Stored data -

------------------------------

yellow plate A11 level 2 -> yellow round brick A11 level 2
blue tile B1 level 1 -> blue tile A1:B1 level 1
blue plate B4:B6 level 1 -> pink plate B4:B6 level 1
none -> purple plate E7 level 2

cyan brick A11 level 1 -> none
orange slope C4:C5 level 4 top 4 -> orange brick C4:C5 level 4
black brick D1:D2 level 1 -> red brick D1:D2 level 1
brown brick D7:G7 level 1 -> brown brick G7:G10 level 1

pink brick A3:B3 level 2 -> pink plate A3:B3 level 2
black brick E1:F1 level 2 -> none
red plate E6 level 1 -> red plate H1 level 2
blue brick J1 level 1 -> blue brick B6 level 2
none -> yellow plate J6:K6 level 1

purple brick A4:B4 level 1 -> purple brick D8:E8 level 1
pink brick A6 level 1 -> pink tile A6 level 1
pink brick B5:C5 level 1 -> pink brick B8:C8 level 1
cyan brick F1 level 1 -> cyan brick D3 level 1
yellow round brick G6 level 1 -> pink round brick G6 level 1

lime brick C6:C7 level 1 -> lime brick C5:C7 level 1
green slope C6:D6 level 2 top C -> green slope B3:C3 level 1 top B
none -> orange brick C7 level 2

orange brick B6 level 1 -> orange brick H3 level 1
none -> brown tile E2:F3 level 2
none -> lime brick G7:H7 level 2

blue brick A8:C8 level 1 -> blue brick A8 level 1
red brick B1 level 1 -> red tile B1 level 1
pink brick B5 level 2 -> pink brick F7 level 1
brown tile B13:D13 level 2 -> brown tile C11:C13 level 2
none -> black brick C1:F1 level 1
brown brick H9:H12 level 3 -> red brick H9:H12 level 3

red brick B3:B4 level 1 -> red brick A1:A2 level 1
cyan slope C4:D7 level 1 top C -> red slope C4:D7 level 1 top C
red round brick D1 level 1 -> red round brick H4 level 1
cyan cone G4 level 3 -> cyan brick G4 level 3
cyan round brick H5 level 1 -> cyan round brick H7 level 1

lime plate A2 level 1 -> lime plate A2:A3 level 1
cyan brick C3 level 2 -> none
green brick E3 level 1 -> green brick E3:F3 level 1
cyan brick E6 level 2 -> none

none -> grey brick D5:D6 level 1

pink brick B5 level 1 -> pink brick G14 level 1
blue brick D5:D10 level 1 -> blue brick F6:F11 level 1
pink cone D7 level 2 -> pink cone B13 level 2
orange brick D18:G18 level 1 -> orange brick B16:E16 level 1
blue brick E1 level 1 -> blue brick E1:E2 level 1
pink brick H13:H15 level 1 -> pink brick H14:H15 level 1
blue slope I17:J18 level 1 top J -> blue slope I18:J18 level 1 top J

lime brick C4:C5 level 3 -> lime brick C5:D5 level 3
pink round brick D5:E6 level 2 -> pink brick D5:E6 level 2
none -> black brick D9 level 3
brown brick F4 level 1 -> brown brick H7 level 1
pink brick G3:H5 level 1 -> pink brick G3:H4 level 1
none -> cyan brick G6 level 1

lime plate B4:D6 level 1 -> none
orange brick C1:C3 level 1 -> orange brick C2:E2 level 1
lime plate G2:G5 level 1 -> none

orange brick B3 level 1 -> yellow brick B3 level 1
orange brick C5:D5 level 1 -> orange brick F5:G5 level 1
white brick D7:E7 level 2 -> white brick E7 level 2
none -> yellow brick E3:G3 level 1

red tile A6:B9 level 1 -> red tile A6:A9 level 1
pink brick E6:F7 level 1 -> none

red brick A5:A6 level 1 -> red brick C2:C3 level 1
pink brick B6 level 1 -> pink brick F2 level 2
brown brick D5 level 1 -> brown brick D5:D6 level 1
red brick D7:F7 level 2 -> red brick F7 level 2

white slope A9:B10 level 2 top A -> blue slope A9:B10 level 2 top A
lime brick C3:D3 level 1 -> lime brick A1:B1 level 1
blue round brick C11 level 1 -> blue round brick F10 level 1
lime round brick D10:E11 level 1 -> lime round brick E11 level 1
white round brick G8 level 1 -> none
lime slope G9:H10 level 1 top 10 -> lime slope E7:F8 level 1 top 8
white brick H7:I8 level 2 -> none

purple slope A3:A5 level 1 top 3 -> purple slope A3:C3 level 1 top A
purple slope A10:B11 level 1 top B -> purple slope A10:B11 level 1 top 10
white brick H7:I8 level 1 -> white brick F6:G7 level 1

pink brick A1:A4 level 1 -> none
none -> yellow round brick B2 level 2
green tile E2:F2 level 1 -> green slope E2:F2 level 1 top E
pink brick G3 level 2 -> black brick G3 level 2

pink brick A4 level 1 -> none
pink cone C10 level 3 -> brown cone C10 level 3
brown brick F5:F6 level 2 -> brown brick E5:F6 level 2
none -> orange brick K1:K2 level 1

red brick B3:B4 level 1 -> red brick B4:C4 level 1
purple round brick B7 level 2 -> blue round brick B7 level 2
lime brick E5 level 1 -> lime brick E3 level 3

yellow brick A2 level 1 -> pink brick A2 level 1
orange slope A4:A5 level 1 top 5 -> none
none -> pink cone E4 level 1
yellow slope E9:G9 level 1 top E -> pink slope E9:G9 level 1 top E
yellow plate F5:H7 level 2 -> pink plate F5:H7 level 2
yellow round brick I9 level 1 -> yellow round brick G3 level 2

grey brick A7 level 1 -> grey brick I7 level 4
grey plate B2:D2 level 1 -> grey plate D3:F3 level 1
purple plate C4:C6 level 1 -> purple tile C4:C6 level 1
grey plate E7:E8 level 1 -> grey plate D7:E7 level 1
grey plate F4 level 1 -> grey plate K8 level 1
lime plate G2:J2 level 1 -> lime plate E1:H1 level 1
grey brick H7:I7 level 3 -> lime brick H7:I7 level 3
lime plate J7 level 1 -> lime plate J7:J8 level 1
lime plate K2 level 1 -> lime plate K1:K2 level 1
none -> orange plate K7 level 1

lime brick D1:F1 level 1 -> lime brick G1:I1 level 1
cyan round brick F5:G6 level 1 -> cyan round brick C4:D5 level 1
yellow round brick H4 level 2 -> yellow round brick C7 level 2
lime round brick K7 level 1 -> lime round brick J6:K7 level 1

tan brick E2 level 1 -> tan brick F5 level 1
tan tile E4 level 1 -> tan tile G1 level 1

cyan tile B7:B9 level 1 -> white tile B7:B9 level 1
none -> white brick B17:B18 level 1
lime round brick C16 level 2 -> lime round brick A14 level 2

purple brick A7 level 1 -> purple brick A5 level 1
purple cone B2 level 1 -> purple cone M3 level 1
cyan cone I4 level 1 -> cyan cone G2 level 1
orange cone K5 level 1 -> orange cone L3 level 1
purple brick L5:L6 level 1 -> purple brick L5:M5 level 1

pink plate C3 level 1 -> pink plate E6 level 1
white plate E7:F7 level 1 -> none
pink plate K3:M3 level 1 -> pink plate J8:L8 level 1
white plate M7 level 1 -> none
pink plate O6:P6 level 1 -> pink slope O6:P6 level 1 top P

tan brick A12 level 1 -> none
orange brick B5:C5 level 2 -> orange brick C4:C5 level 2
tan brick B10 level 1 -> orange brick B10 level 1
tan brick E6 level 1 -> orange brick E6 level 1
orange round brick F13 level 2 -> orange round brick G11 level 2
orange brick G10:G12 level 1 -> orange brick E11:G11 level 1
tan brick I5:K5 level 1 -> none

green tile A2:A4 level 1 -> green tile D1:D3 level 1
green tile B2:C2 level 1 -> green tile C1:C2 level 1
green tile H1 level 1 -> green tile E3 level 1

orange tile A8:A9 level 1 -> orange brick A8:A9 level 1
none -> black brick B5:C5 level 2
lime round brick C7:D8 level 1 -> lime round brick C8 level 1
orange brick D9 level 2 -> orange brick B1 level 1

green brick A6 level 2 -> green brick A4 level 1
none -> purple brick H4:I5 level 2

------------------------------

Exercise brief -
After reading the data, retype all of it exactly as it reads.

Response to the exercise -
yellow plate A11 level 2 -> yellow round brick A11 level 2
blue tile B1 level 1 -> blue tile A1:B1 level 1
blue plate B4:B6 level 1 -> pink plate B4:B6 level 1
none -> purple plate E7 level 2

cyan brick A11 level 1 -> none
orange slope C4:C5 level 4 top 4 -> orange brick C4:C5 level 4
black brick D1:D2 level 1 -> red brick D1:D2 level 1
brown brick D7:G7 level 1 -> brown brick G7:G10 level 1

pink brick A3:B3 level 2 -> pink plate A3:B3 level 2
black brick E1:F1 level 2 -> none
red plate E6 level 1 -> red plate H1 level 2
blue brick J1 level 1 -> blue brick B6 level 2
none -> yellow plate J6:K6 level 1

purple brick A4:B4 level 1 -> purple brick D8:E8 level 1
pink brick A6 level 1 -> pink tile A6 level 1
pink brick B5:C5 level 1 -> pink brick B8:C8 level 1
cyan brick F1 level 1 -> cyan brick D3 level 1
yellow round brick G6 level 1 -> pink round brick G6 level 1

lime brick C6:C7 level 1 -> lime brick C5:C7 level 1
green slope C6:D6 level 2 top C -> green slope B3:C3 level 1 top B
none -> orange brick C7 level 2

orange brick B6 level 1 -> orange brick H3 level 1
none -> brown tile E2:F3 level 2
none -> lime brick G7:H7 level 2

blue brick A8:C8 level 1 -> blue brick A8 level 1
red brick B1 level 1 -> red tile B1 level 1
pink brick B5 level 2 -> pink brick F7 level 1
brown tile B13:D13 level 2 -> brown tile C11:C13 level 2
none -> black brick C1:F1 level 1
brown brick H9:H12 level 3 -> red brick H9:H12 level 3

red brick B3:B4 level 1 -> red brick A1:A2 level 1
cyan slope C4:D7 level 1 top C -> red slope C4:D7 level 1 top C
red round brick D1 level 1 -> red round brick H4 level 1
cyan cone G4 level 3 -> cyan brick G4 level 3
cyan round brick H5 level 1 -> cyan round brick H7 level 1

lime plate A2 level 1 -> lime plate A2:A3 level 1
cyan brick C3 level 2 -> none
green brick E3 level 1 -> green brick E3:F3 level 1
cyan brick E6 level 2 -> none

none -> grey brick D5:D6 level 1

pink brick B5 level 1 -> pink brick G14 level 1
blue brick D5:D10 level 1 -> blue brick F6:F11 level 1
pink cone D7 level 2 -> pink cone B13 level 2
orange brick D18:G18 level 1 -> orange brick B16:E16 level 1
blue brick E1 level 1 -> blue brick E1:E2 level 1
pink brick H13:H15 level 1 -> pink brick H14:H15 level 1
blue slope I17:J18 level 1 top J -> blue slope I18:J18 level 1 top J

lime brick C4:C5 level 3 -> lime brick C5:D5 level 3
pink round brick D5:E6 level 2 -> pink brick D5:E6 level 2
none -> black brick D9 level 3
brown brick F4 level 1 -> brown brick H7 level 1
pink brick G3:H5 level 1 -> pink brick G3:H4 level 1
none -> cyan brick G6 level 1

lime plate B4:D6 level 1 -> none
orange brick C1:C3 level 1 -> orange brick C2:E2 level 1
lime plate G2:G5 level 1 -> none

orange brick B3 level 1 -> yellow brick B3 level 1
orange brick C5:D5 level 1 -> orange brick F5:G5 level 1
white brick D7:E7 level 2 -> white brick E7 level 2
none -> yellow brick E3:G3 level 1

red tile A6:B9 level 1 -> red tile A6:A9 level 1
pink brick E6:F7 level 1 -> none

red brick A5:A6 level 1 -> red brick C2:C3 level 1
pink brick B6 level 1 -> pink brick F2 level 2
brown brick D5 level 1 -> brown brick D5:D6 level 1
red brick D7:F7 level 2 -> red brick F7 level 2

white slope A9:B10 level 2 top A -> blue slope A9:B10 level 2 top A
lime brick C3:D3 level 1 -> lime brick A1:B1 level 1
blue round brick C11 level 1 -> blue round brick F10 level 1
lime round brick D10:E11 level 1 -> lime round brick E11 level 1
white round brick G8 level 1 -> none
lime slope G9:H10 level 1 top 10 -> lime slope E7:F8 level 1 top 8
white brick H7:I8 level 2 -> none

purple slope A3:A5 level 1 top 3 -> purple slope A3:C3 level 1 top A
purple slope A10:B11 level 1 top B -> purple slope A10:B11 level 1 top 10
white brick H7:I8 level 1 -> white brick F6:G7 level 1

pink brick A1:A4 level 1 -> none
none -> yellow round brick B2 level 2
green tile E2:F2 level 1 -> green slope E2:F2 level 1 top E
pink brick G3 level 2 -> black brick G3 level 2

pink brick A4 level 1 -> none
pink cone C10 level 3 -> brown cone C10 level 3
brown brick F5:F6 level 2 -> brown brick E5:F6 level 2
none -> orange brick K1:K2 level 1

red brick B3:B4 level 1 -> red brick B4:C4 level 1
purple round brick B7 level 2 -> blue round brick B7 level 2
lime brick E5 level 1 -> lime brick E3 level 3

yellow brick A2 level 1 -> pink brick A2 level 1
orange slope A4:A5 level 1 top 5 -> none
none -> pink cone E4 level 1
yellow slope E9:G9 level 1 top E -> pink slope E9:G9 level 1 top E
yellow plate F5:H7 level 2 -> pink plate F5:H7 level 2
yellow round brick I9 level 1 -> yellow round brick G3 level 2

grey brick A7 level 1 -> grey brick I7 level 4
grey plate B2:D2 level 1 -> grey plate D3:F3 level 1
purple plate C4:C6 level 1 -> purple tile C4:C6 level 1
grey plate E7:E8 level 1 -> grey plate D7:E7 level 1
grey plate F4 level 1 -> grey plate K8 level 1
lime plate G2:J2 level 1 -> lime plate E1:H1 level 1
grey brick H7:I7 level 3 -> lime brick H7:I7 level 3
lime plate J7 level 1 -> lime plate J7:J8 level 1
lime plate K2 level 1 -> lime plate K1:K2 level 1
none -> orange plate K7 level 1

lime brick D1:F1 level 1 -> lime brick G1:I1 level 1
cyan round brick F5:G6 level 1 -> cyan round brick C4:D5 level 1
yellow round brick H4 level 2 -> yellow round brick C7 level 2
lime round brick K7 level 1 -> lime round brick J6:K7 level 1

tan brick E2 level 1 -> tan brick F5 level 1
tan tile E4 level 1 -> tan tile G1 level 1

cyan tile B7:B9 level 1 -> white tile B7:B9 level 1
none -> white brick B17:B18 level 1
lime round brick C16 level 2 -> lime round brick A14 level 2

purple brick A7 level 1 -> purple brick A5 level 1
purple cone B2 level 1 -> purple cone M3 level 1
cyan cone I4 level 1 -> cyan cone G2 level 1
orange cone K5 level 1 -> orange cone L3 level 1
purple brick L5:L6 level 1 -> purple brick L5:M5 level 1

pink plate C3 level 1 -> pink plate E6 level 1
white plate E7:F7 level 1 -> none
pink plate K3:M3 level 1 -> pink plate J8:L8 level 1
white plate M7 level 1 -> none
pink plate O6:P6 level 1 -> pink slope O6:P6 level 1 top P

tan brick A12 level 1 -> none
orange brick B5:C5 level 2 -> orange brick C4:C5 level 2
tan brick B10 level 1 -> orange brick B10 level 1
tan brick E6 level 1 -> orange brick E6 level 1
orange round brick F13 level 2 -> orange round brick G11 level 2
orange brick G10:G12 level 1 -> orange brick E11:G11 level 1
tan brick I5:K5 level 1 -> none

green tile A2:A4 level 1 -> green tile D1:D3 level 1
green tile B2:C2 level 1 -> green tile C1:C2 level 1
green tile H1 level 1 -> green tile E3 level 1

orange tile A8:A9 level 1 -> orange brick A8:A9 level 1
none -> black brick B5:C5 level 2
lime round brick C7:D8 level 1 -> lime round brick C8 level 1
orange brick D9 level 2 -> orange brick B1 level 1

green brick A6 level 2 -> green brick A4 level 1
none -> purple brick H4:I5 level 2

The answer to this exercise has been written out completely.